WHAT THE TASK REQUIRES
Copy every line of the material below word for word, and leave the pictures out of your copy.

DATA FOR THIS EXERCISE
*****
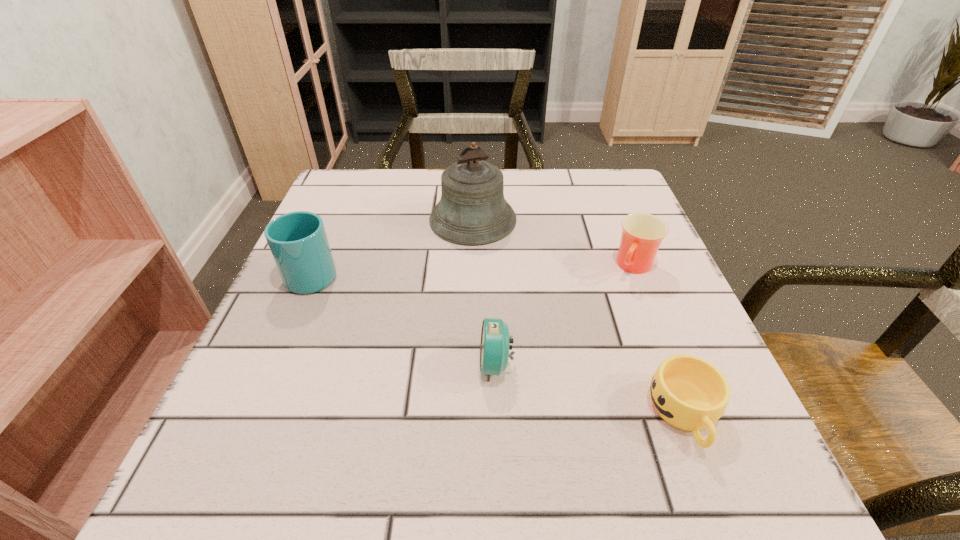
Locate an element on the screen. The width and height of the screenshot is (960, 540). free space between the alarm clock and the second tallest cup is located at coordinates (565, 315).

The image size is (960, 540). I want to click on free space between the nearest cup and the second tallest cup, so click(x=660, y=340).

The image size is (960, 540). Find the location of `free point between the tallest cup and the tallest object`. free point between the tallest cup and the tallest object is located at coordinates (394, 246).

Identify the location of vacant area between the shortest cup and the bell. The image size is (960, 540). (579, 317).

Where is `free space between the second tallest object and the second tallest cup`? free space between the second tallest object and the second tallest cup is located at coordinates (474, 269).

Select which object is the second closest to the nearest cup. Please provide its 2D coordinates. Your answer should be formatted as a tuple, i.e. [(x, y)], where the tuple contains the x and y coordinates of a point satisfying the conditions above.

[(642, 233)]

Locate an element on the screen. This screenshot has height=540, width=960. object that stands as the second closest to the second shortest cup is located at coordinates (688, 392).

I want to click on the second closest cup to the second shortest cup, so click(x=298, y=242).

Identify the location of the second closest cup to the second tallest cup. (298, 242).

This screenshot has height=540, width=960. I want to click on vacant space that satisfies the following two spatial constraints: 1. on the back side of the shortest cup; 2. on the front-facing side of the alarm clock, so click(x=665, y=364).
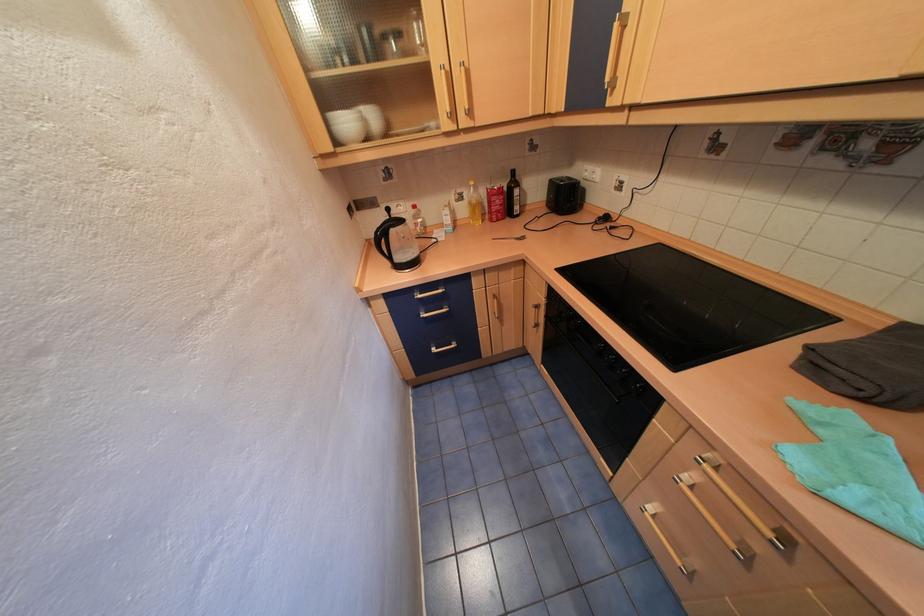
Find where to grasp the clear plastic bottle. Please return your answer as a coordinate pair (x, y).

(473, 204)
*****
OUTPUT FOR THIS EXERCISE
Locate an element on the screen. The width and height of the screenshot is (960, 540). free space between the alarm clock and the second tallest cup is located at coordinates (565, 315).

The image size is (960, 540). I want to click on free space between the nearest cup and the second tallest cup, so click(x=660, y=340).

The image size is (960, 540). Find the location of `free point between the tallest cup and the tallest object`. free point between the tallest cup and the tallest object is located at coordinates (394, 246).

Identify the location of vacant area between the shortest cup and the bell. The image size is (960, 540). (579, 317).

Where is `free space between the second tallest object and the second tallest cup`? free space between the second tallest object and the second tallest cup is located at coordinates (474, 269).

Select which object is the second closest to the nearest cup. Please provide its 2D coordinates. Your answer should be formatted as a tuple, i.e. [(x, y)], where the tuple contains the x and y coordinates of a point satisfying the conditions above.

[(642, 233)]

Locate an element on the screen. This screenshot has height=540, width=960. object that stands as the second closest to the second shortest cup is located at coordinates (688, 392).

I want to click on the second closest cup to the second shortest cup, so click(x=298, y=242).

Identify the location of the second closest cup to the second tallest cup. (298, 242).

This screenshot has height=540, width=960. I want to click on vacant space that satisfies the following two spatial constraints: 1. on the back side of the shortest cup; 2. on the front-facing side of the alarm clock, so click(x=665, y=364).
Find where to grasp the clear plastic bottle. Please return your answer as a coordinate pair (x, y).

(473, 204)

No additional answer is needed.